**Exercise aim:**
Return, from the material below, each line in which "white" occurs.

**Records shown:**

*** Begin section ***

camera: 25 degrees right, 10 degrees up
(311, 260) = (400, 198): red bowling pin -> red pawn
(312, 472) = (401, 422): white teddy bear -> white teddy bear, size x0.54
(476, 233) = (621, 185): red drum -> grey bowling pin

*** End section ***
*** Begin section ***

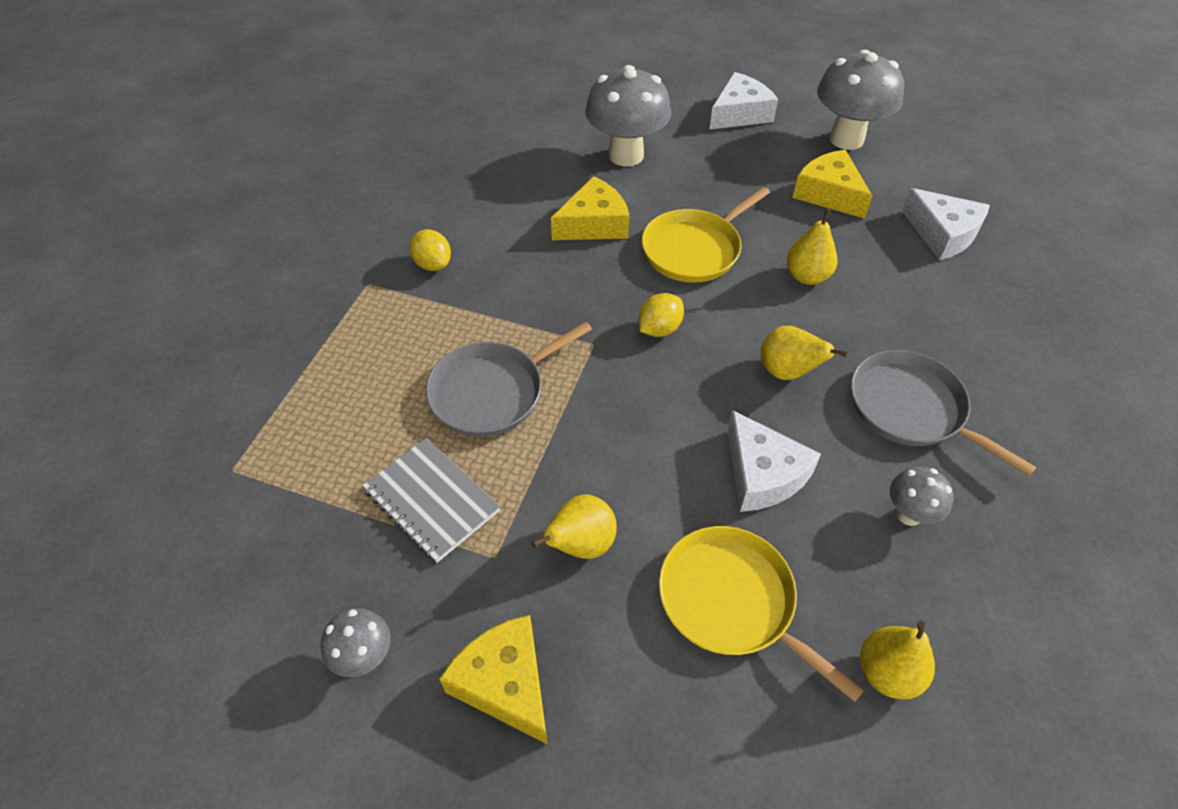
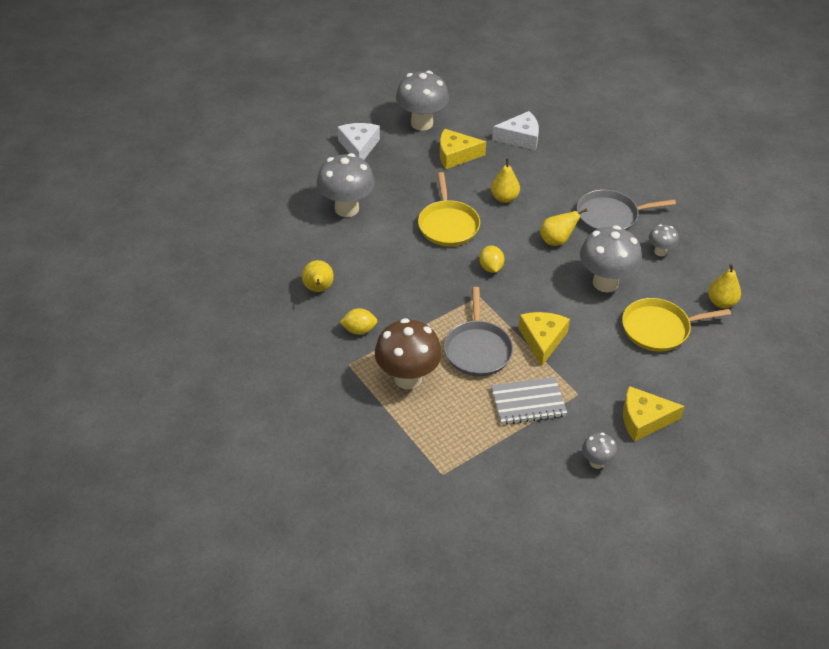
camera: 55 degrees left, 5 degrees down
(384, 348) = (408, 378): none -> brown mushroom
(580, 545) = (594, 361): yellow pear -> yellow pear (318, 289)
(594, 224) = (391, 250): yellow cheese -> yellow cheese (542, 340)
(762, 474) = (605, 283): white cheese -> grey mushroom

*** End section ***

**Response to the exercise:**
(312, 472) = (401, 422): white teddy bear -> white teddy bear, size x0.54
(762, 474) = (605, 283): white cheese -> grey mushroom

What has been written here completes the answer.